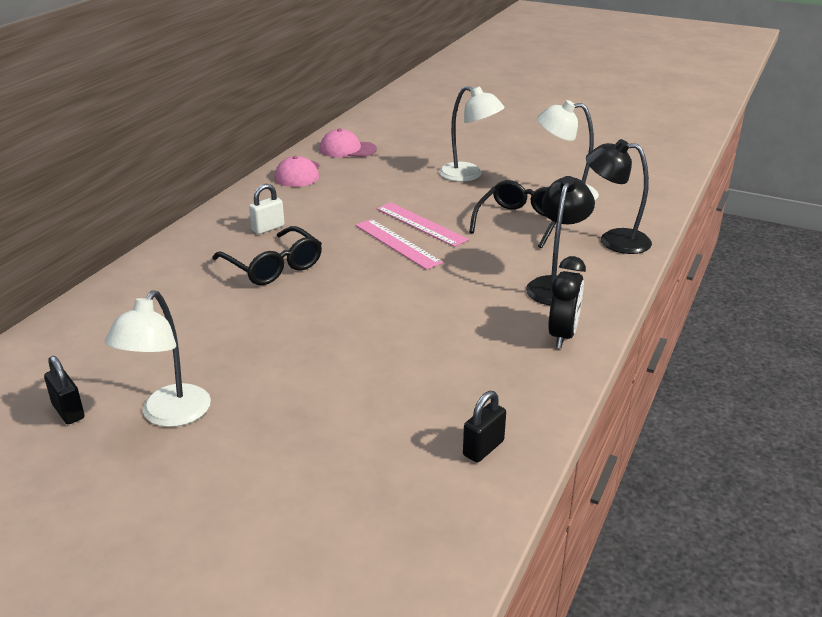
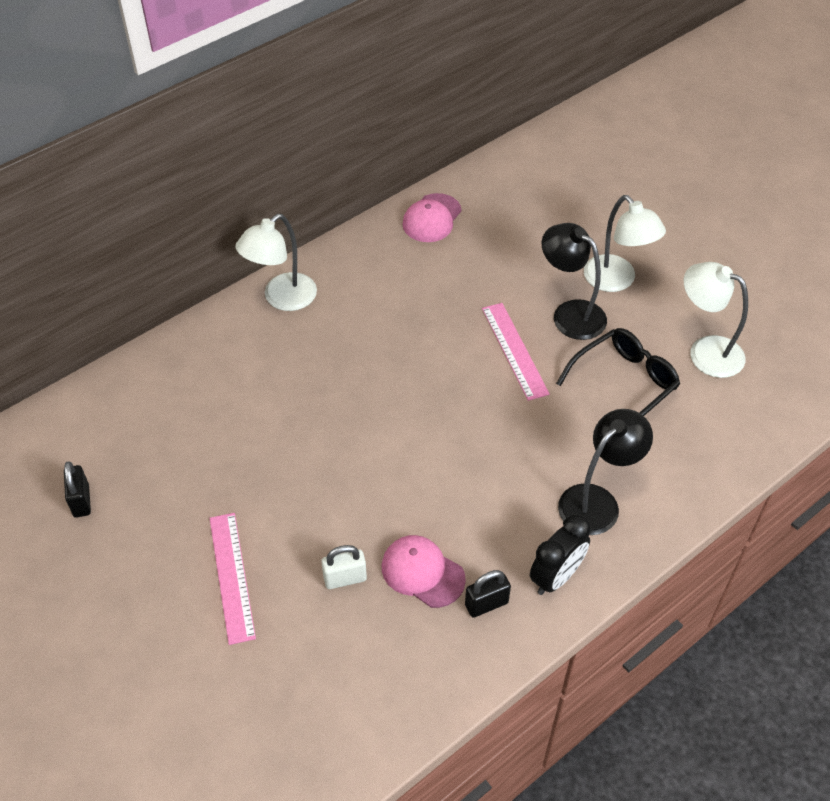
camera: 25 degrees right, 20 degrees up
white lamp [105,290,211,427] -> white lamp moved to [235,214,317,311]
black glasses [212,226,322,285] -> none
white padlock [249,184,284,234] -> white padlock moved to [321,545,367,589]
pink cap [320,129,377,157] -> pink cap moved to [382,535,466,608]
pink ruler [355,219,443,270] -> pink ruler moved to [209,513,256,645]
black padlock [463,391,506,463] -> black padlock moved to [465,570,511,618]
black lamp [586,139,652,254] -> black lamp moved to [542,223,607,340]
+++++
(Exercise brief)
Everything from the line containing "black padlock [463,391,506,463]" to the bottom of the listing is to be set down exactly; leave out all other lines.

(Response)
black padlock [463,391,506,463] -> black padlock moved to [465,570,511,618]
black lamp [586,139,652,254] -> black lamp moved to [542,223,607,340]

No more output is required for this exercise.